BEGIN DATA FOR REVIEW

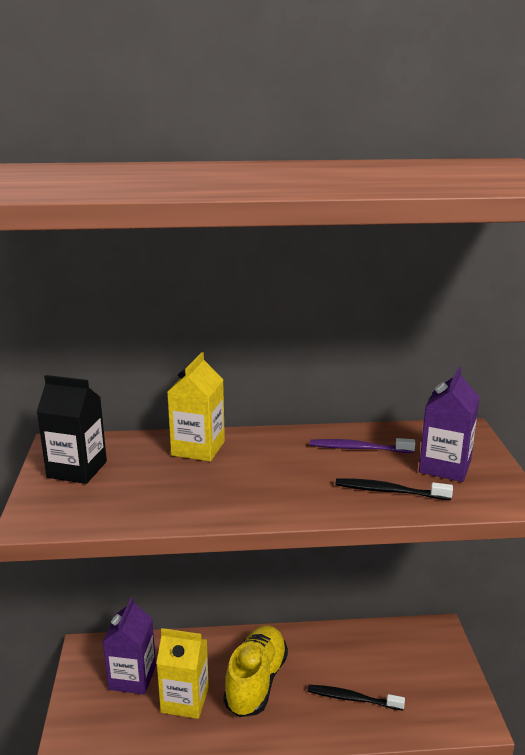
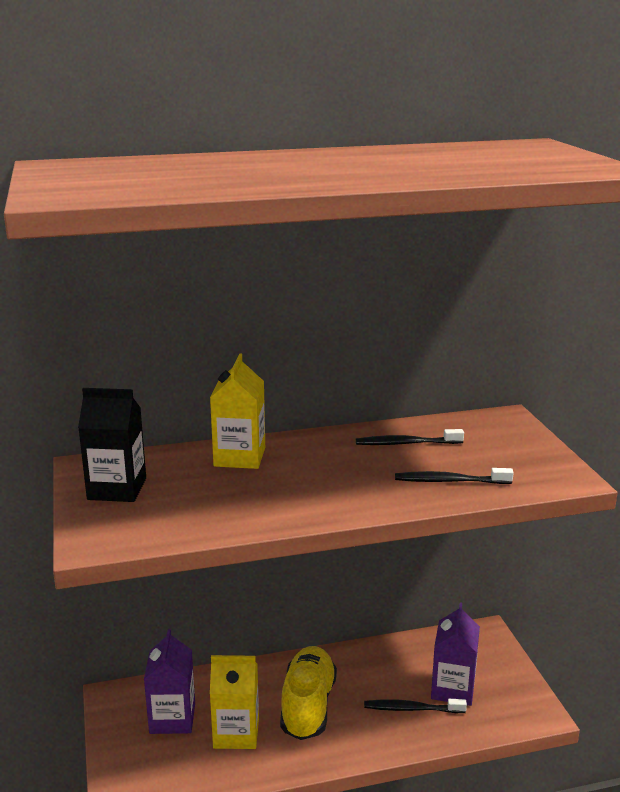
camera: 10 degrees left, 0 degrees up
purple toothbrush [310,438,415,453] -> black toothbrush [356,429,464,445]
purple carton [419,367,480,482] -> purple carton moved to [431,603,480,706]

END DATA FOR REVIEW
BEGIN DATA FOR REVIEW

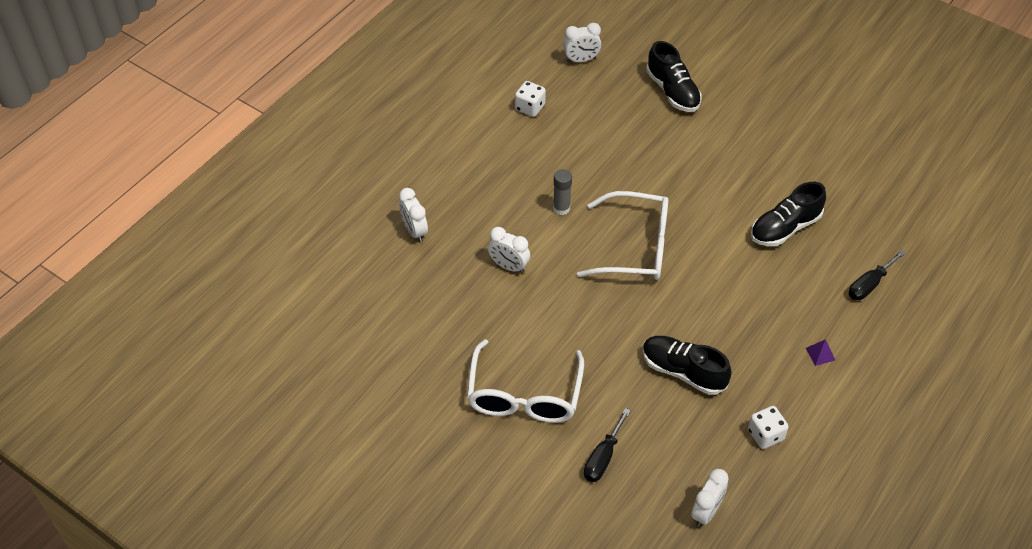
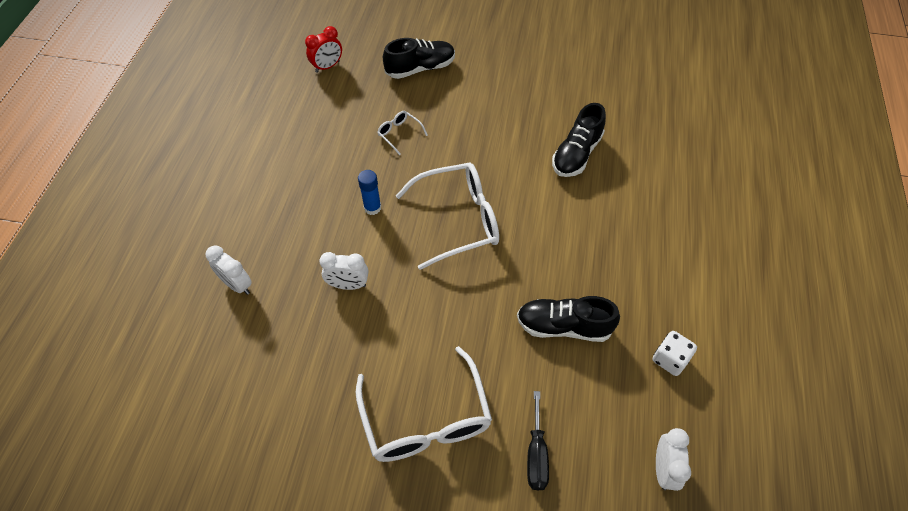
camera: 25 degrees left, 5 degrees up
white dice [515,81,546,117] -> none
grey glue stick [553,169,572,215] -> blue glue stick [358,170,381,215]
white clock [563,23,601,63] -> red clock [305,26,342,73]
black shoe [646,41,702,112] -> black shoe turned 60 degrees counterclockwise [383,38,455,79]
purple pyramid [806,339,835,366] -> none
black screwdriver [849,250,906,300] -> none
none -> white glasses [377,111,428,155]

END DATA FOR REVIEW
BEGIN DATA FOR REVIEW

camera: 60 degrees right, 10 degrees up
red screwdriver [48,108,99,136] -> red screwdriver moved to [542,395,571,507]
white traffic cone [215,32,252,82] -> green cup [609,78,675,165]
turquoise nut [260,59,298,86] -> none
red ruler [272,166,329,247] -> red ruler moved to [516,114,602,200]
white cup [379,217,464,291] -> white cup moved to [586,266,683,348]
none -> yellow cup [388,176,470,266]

END DATA FOR REVIEW

__PROBLEM REQUIREMENTS__:
Using the material above, return every line that holds the string "left".

__EXPECTED ANSWER__:
camera: 10 degrees left, 0 degrees up
camera: 25 degrees left, 5 degrees up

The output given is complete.